[Change detection data]
****************
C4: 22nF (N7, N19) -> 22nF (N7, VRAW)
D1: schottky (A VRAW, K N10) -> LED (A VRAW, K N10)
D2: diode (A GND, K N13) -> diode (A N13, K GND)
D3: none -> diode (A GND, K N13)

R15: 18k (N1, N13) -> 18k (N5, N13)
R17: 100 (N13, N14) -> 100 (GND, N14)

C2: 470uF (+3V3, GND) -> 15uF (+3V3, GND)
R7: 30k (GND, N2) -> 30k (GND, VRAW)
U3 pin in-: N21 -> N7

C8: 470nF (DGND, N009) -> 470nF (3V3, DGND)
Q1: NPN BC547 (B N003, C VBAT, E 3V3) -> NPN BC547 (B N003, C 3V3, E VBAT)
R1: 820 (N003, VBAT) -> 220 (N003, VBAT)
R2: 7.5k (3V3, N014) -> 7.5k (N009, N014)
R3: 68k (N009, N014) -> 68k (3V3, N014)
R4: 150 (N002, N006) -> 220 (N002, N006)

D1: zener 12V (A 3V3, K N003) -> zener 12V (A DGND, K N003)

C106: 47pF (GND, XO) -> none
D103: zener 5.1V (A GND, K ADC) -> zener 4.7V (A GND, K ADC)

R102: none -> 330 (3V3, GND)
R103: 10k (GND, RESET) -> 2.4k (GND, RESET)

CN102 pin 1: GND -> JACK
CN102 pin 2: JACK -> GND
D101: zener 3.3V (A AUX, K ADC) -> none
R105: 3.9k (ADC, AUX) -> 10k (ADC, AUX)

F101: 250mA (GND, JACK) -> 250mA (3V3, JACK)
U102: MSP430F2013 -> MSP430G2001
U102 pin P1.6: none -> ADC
****************
**WHAT TO PRODUCE:** The data above is to be given again, with every line exact.

**YOUR SOLUTION:**
C4: 22nF (N7, N19) -> 22nF (N7, VRAW)
D1: schottky (A VRAW, K N10) -> LED (A VRAW, K N10)
D2: diode (A GND, K N13) -> diode (A N13, K GND)
D3: none -> diode (A GND, K N13)

R15: 18k (N1, N13) -> 18k (N5, N13)
R17: 100 (N13, N14) -> 100 (GND, N14)

C2: 470uF (+3V3, GND) -> 15uF (+3V3, GND)
R7: 30k (GND, N2) -> 30k (GND, VRAW)
U3 pin in-: N21 -> N7

C8: 470nF (DGND, N009) -> 470nF (3V3, DGND)
Q1: NPN BC547 (B N003, C VBAT, E 3V3) -> NPN BC547 (B N003, C 3V3, E VBAT)
R1: 820 (N003, VBAT) -> 220 (N003, VBAT)
R2: 7.5k (3V3, N014) -> 7.5k (N009, N014)
R3: 68k (N009, N014) -> 68k (3V3, N014)
R4: 150 (N002, N006) -> 220 (N002, N006)

D1: zener 12V (A 3V3, K N003) -> zener 12V (A DGND, K N003)

C106: 47pF (GND, XO) -> none
D103: zener 5.1V (A GND, K ADC) -> zener 4.7V (A GND, K ADC)

R102: none -> 330 (3V3, GND)
R103: 10k (GND, RESET) -> 2.4k (GND, RESET)

CN102 pin 1: GND -> JACK
CN102 pin 2: JACK -> GND
D101: zener 3.3V (A AUX, K ADC) -> none
R105: 3.9k (ADC, AUX) -> 10k (ADC, AUX)

F101: 250mA (GND, JACK) -> 250mA (3V3, JACK)
U102: MSP430F2013 -> MSP430G2001
U102 pin P1.6: none -> ADC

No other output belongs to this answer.